# Work order:
The word "lime" may appear in the records below. Report how many lines contain it, and write nothing besides the number.

BEGIN Information given

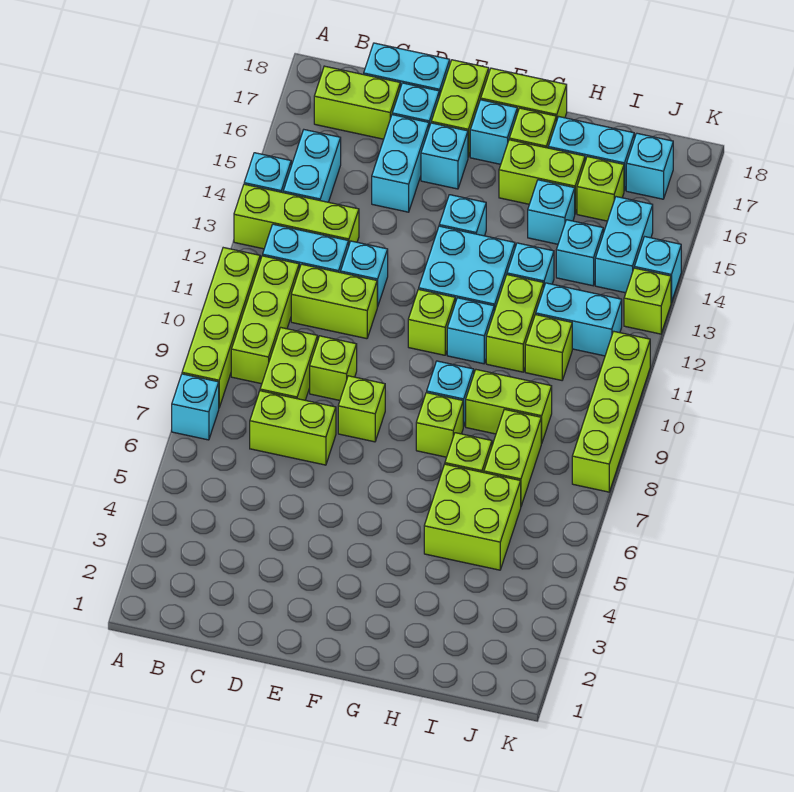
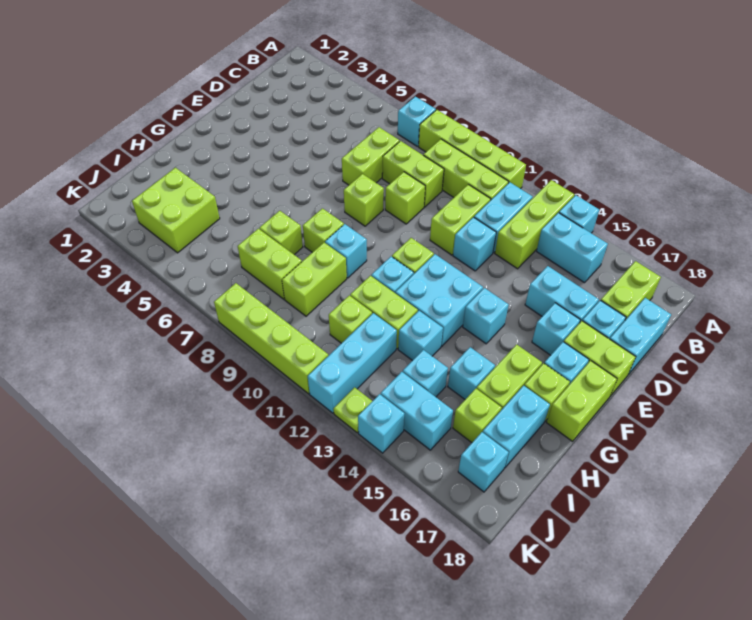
lime brick H5:I6 level 1 -> lime brick I3:J4 level 1
cyan brick I12:J12 level 1 -> cyan brick I12:K12 level 1
lime brick K13 level 1 -> lime plate K13 level 1

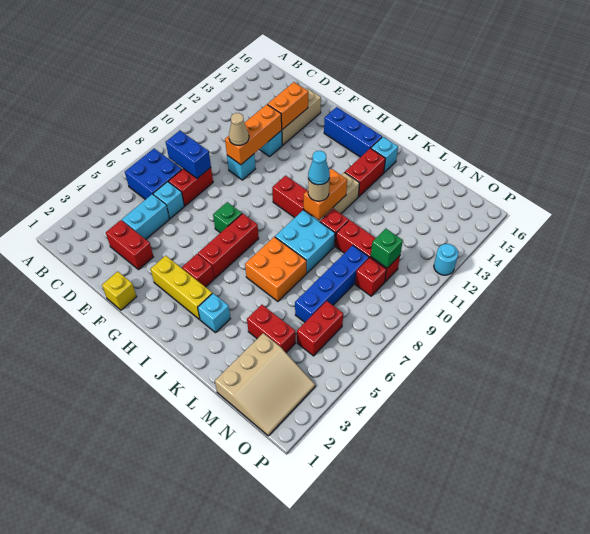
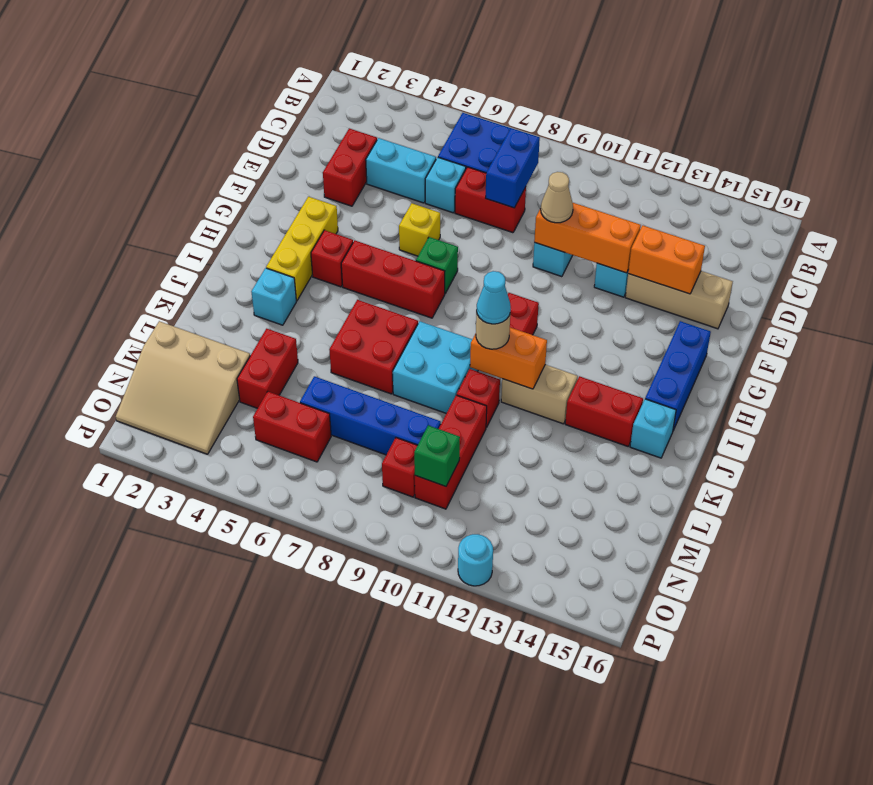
yellow brick F1 level 1 -> yellow brick F6 level 1
orange brick J6:K7 level 1 -> red brick J6:K7 level 1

END Information given

# Written answer:
2